▸ EXCERPTED RECORDS
━━━━━━

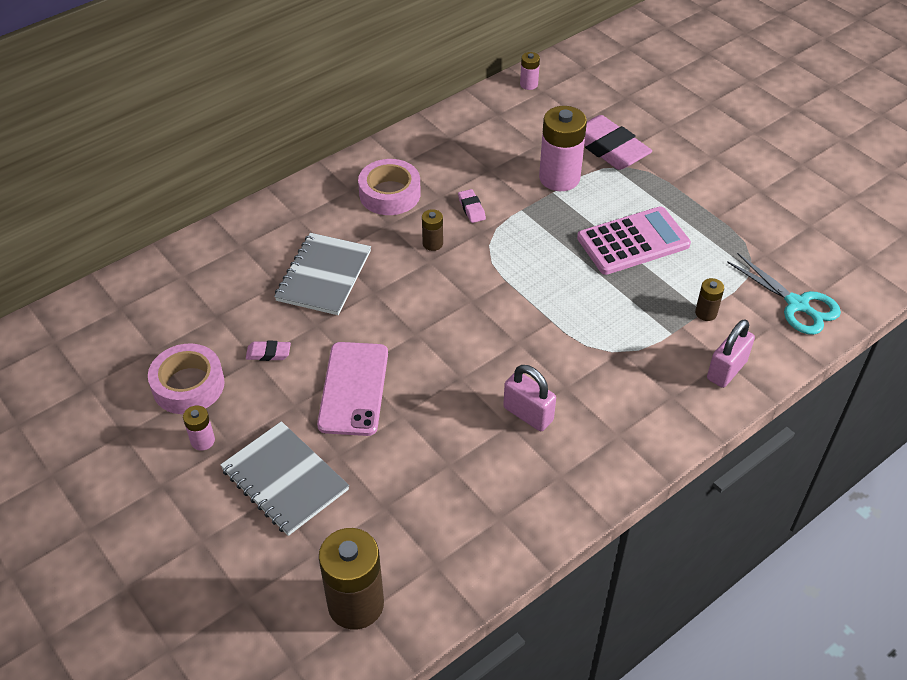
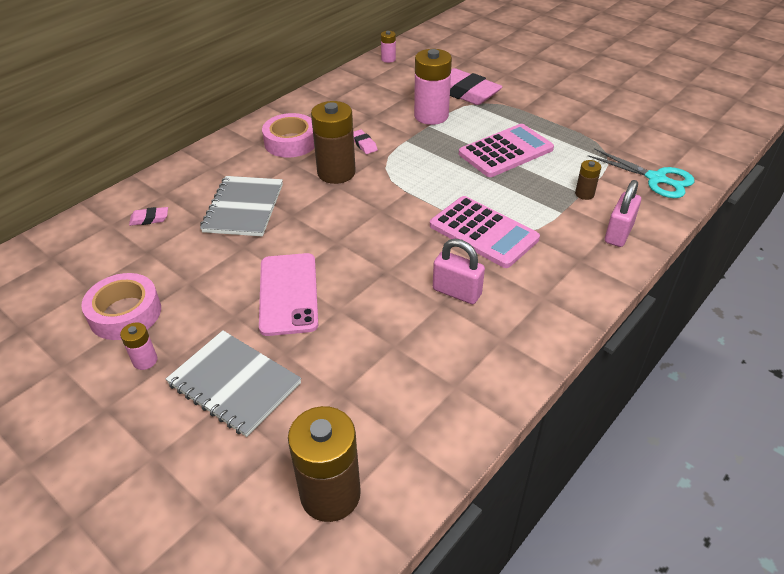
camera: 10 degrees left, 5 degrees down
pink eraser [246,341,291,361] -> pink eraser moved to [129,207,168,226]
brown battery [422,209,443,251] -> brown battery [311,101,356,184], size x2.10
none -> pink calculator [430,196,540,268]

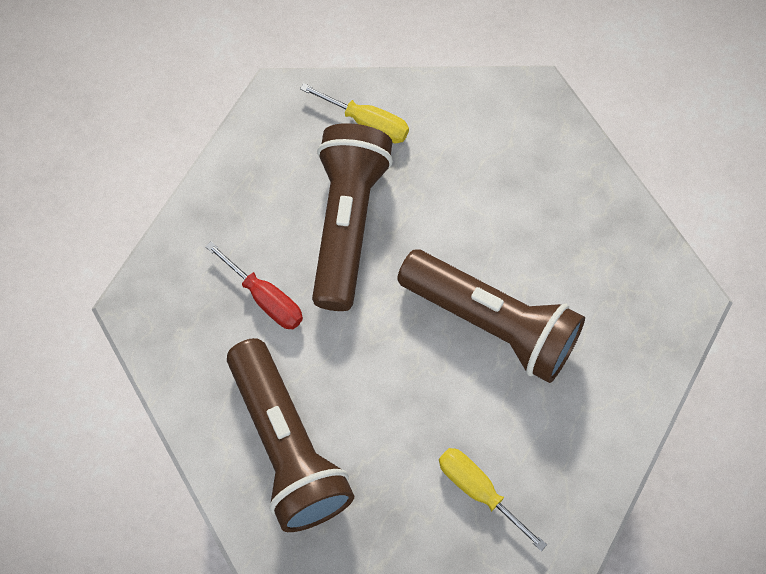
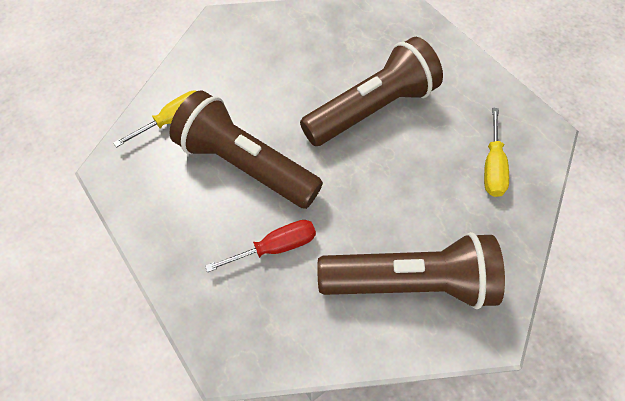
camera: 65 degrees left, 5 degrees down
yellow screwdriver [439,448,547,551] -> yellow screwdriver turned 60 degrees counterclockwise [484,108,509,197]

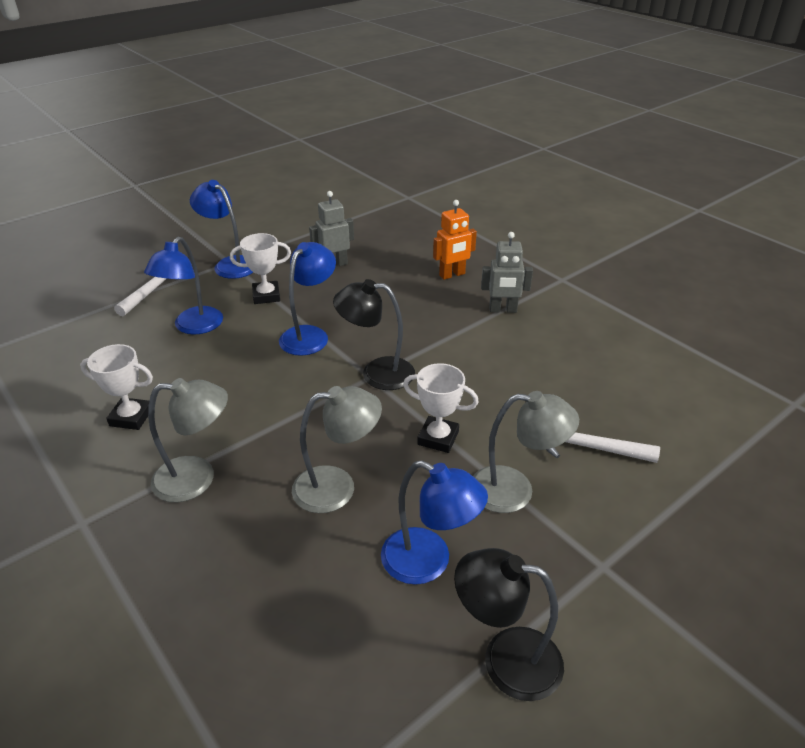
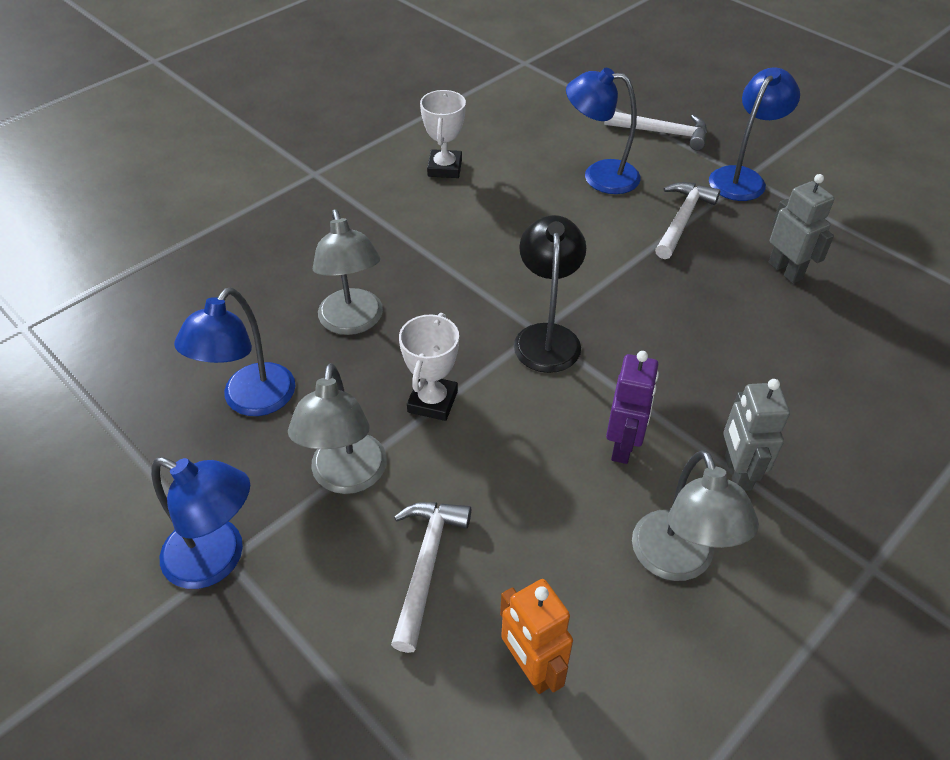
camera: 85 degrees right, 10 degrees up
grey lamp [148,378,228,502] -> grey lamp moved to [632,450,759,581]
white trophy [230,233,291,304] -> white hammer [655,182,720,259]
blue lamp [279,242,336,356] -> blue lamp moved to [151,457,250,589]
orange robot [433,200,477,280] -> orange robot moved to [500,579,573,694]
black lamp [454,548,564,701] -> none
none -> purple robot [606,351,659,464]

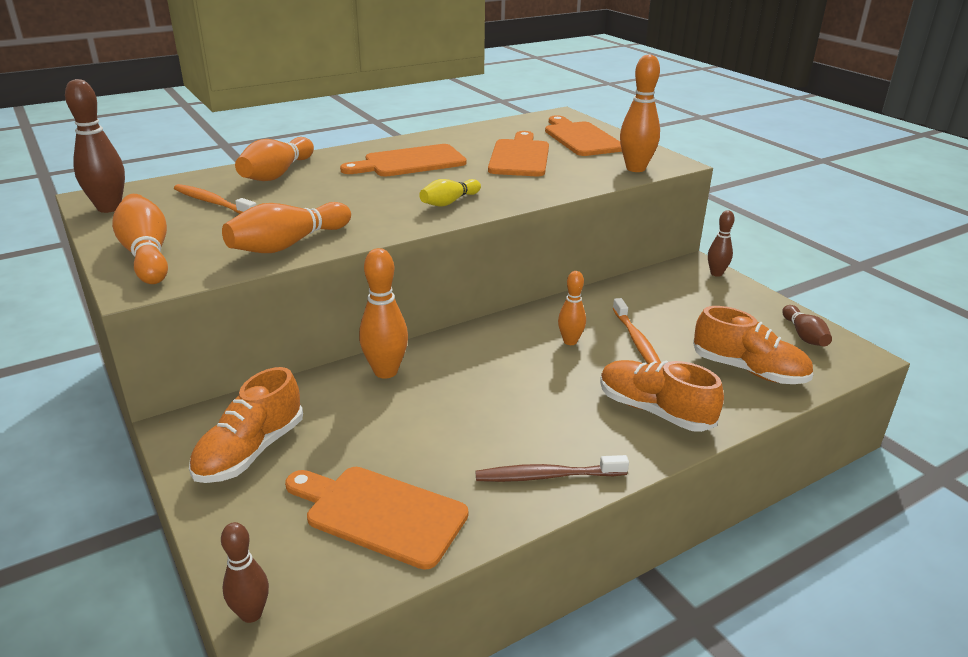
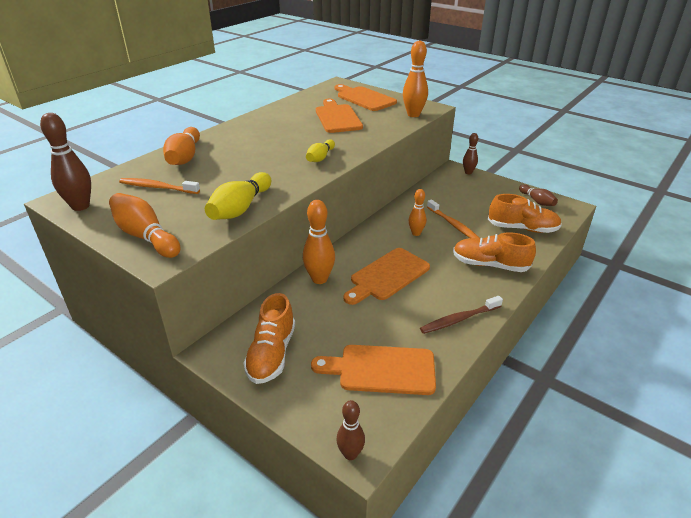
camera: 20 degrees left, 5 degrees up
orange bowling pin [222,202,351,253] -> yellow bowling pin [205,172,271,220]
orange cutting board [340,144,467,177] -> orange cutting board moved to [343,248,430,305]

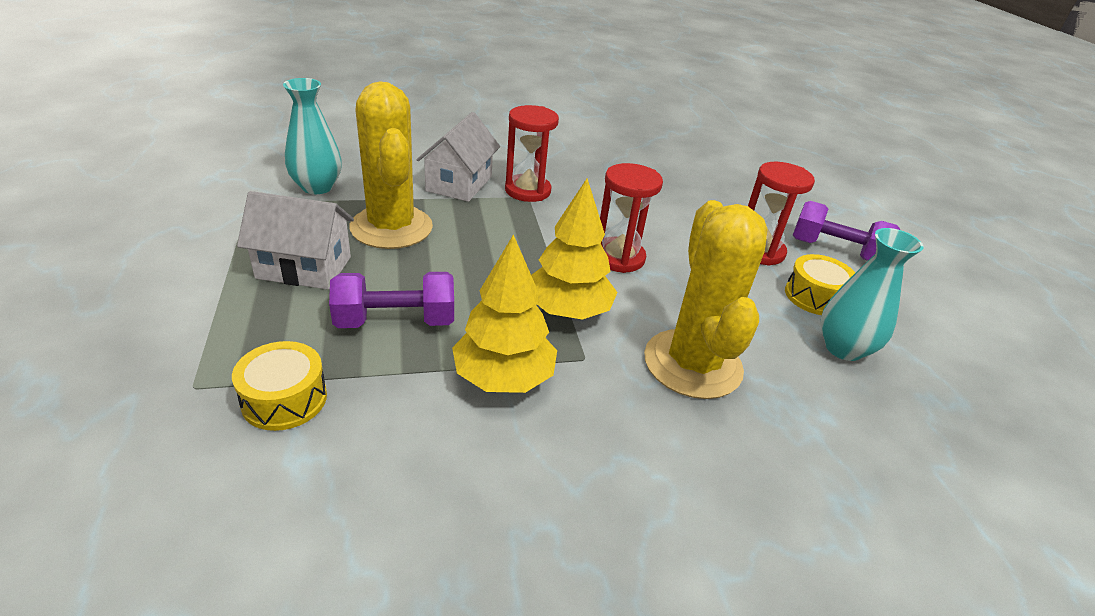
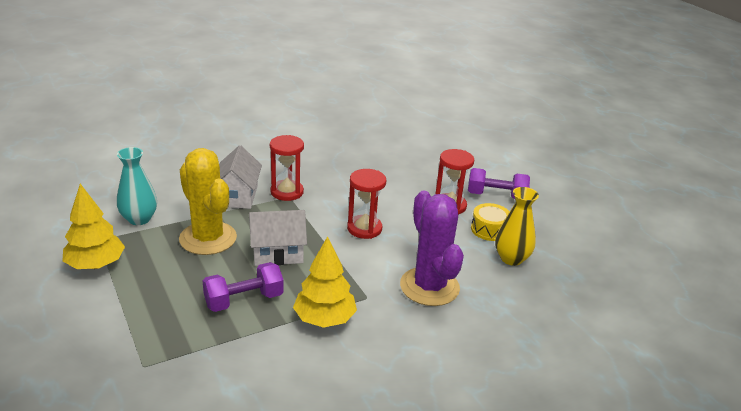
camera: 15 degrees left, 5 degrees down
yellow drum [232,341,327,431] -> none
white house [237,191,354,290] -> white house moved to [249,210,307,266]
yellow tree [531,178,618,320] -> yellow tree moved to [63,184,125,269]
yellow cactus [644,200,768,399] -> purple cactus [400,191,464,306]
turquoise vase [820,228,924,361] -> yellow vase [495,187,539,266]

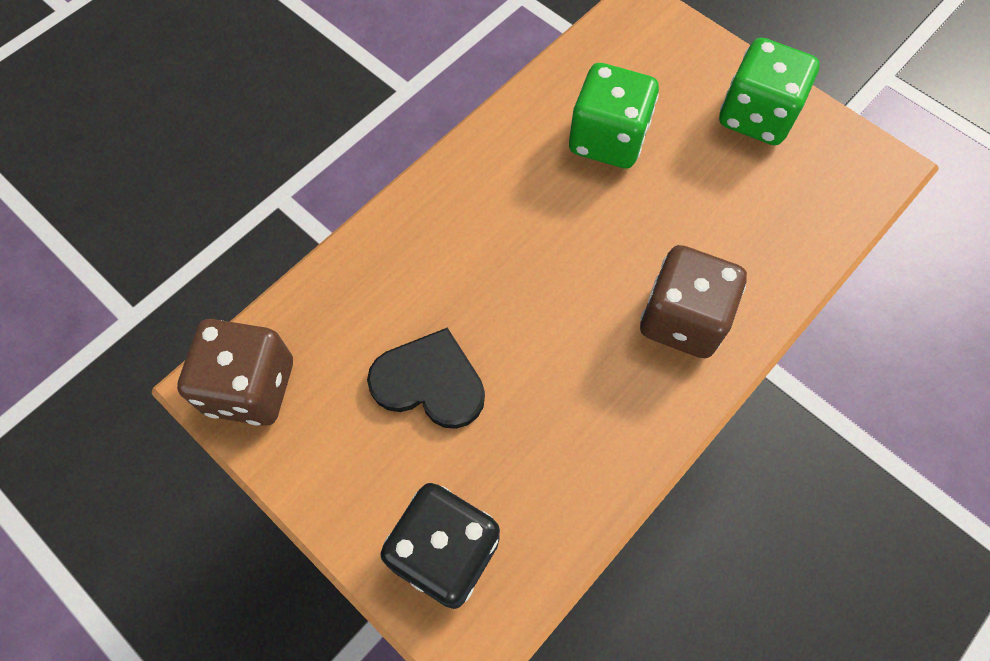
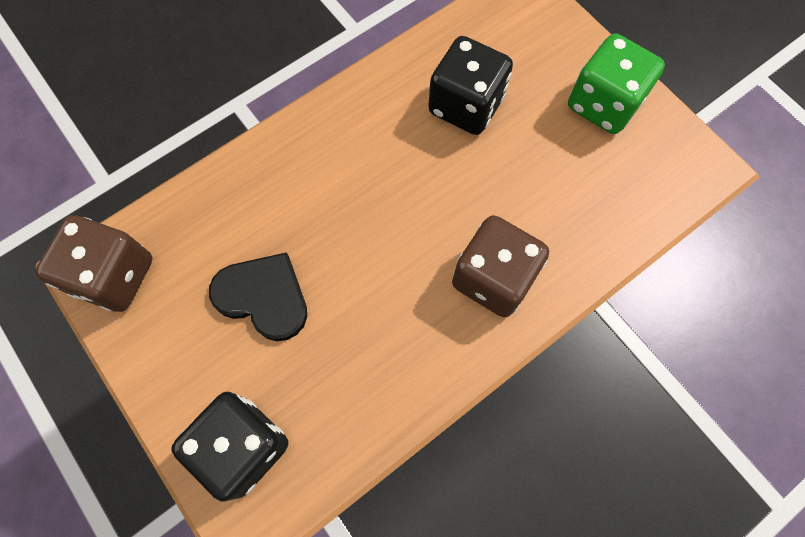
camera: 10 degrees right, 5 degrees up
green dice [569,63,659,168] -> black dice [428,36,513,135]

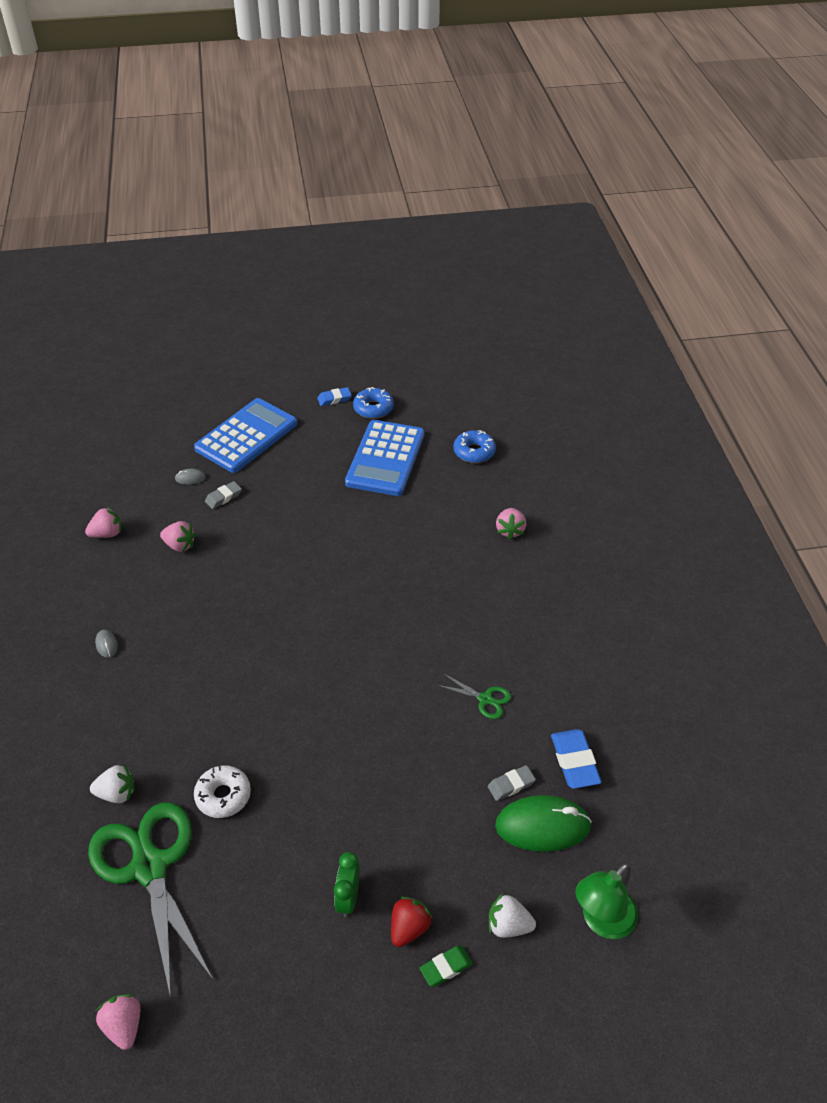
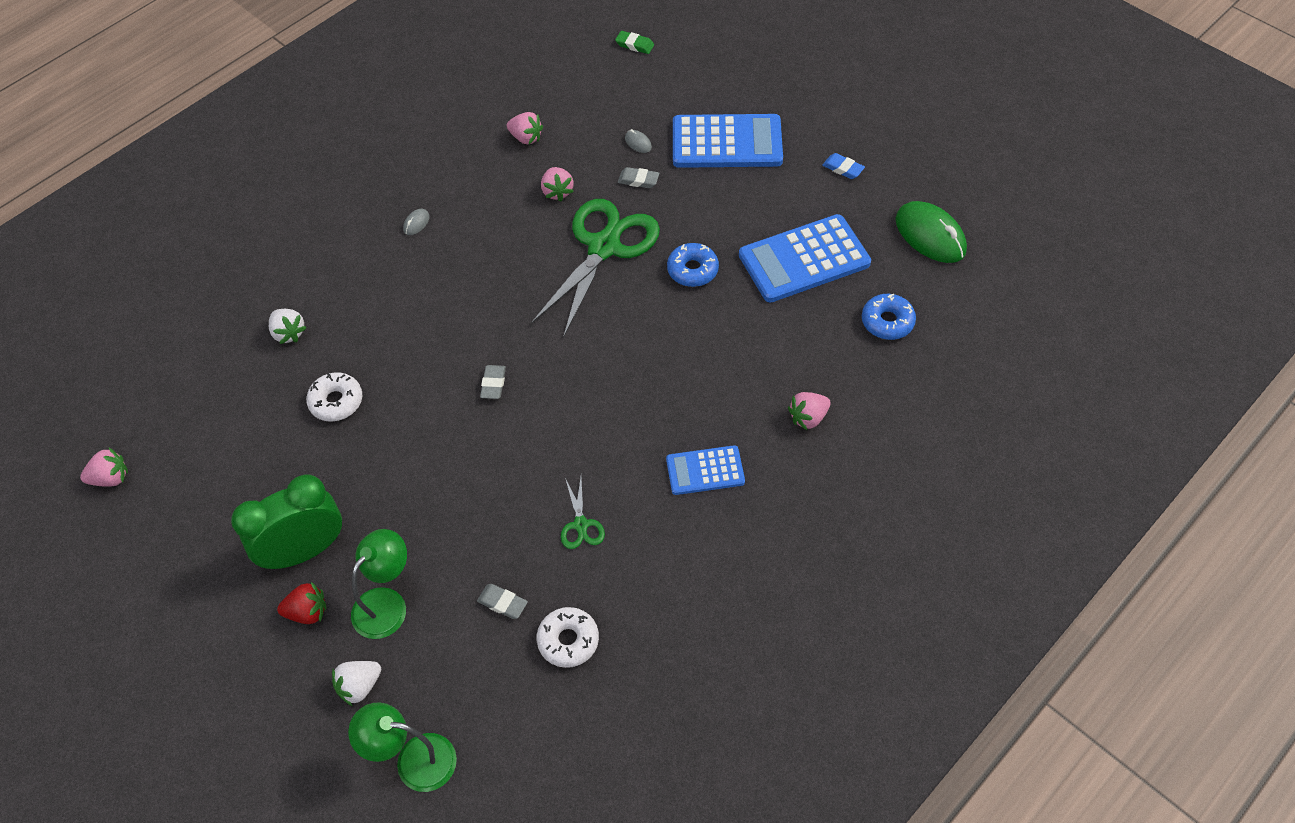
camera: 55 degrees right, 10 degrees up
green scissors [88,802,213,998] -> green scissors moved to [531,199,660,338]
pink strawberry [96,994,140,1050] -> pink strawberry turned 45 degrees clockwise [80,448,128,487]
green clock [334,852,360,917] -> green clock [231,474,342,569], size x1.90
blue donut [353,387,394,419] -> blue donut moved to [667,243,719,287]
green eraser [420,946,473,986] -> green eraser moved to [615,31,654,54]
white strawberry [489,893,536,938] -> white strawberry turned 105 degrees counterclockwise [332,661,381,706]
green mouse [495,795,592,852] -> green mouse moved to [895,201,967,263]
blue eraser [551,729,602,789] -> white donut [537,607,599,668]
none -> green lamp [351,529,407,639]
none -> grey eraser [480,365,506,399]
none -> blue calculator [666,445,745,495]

━━━━━━

Repeat the exact lines from the first line of the data through the line containing "camera: 65 degrees left, 5 degrees down". Nothing else, no pictures.

▸ EXERCISE RESULT
camera: 10 degrees left, 5 degrees down
pink eraser [246,341,291,361] -> pink eraser moved to [129,207,168,226]
brown battery [422,209,443,251] -> brown battery [311,101,356,184], size x2.10
none -> pink calculator [430,196,540,268]

camera: 65 degrees left, 5 degrees down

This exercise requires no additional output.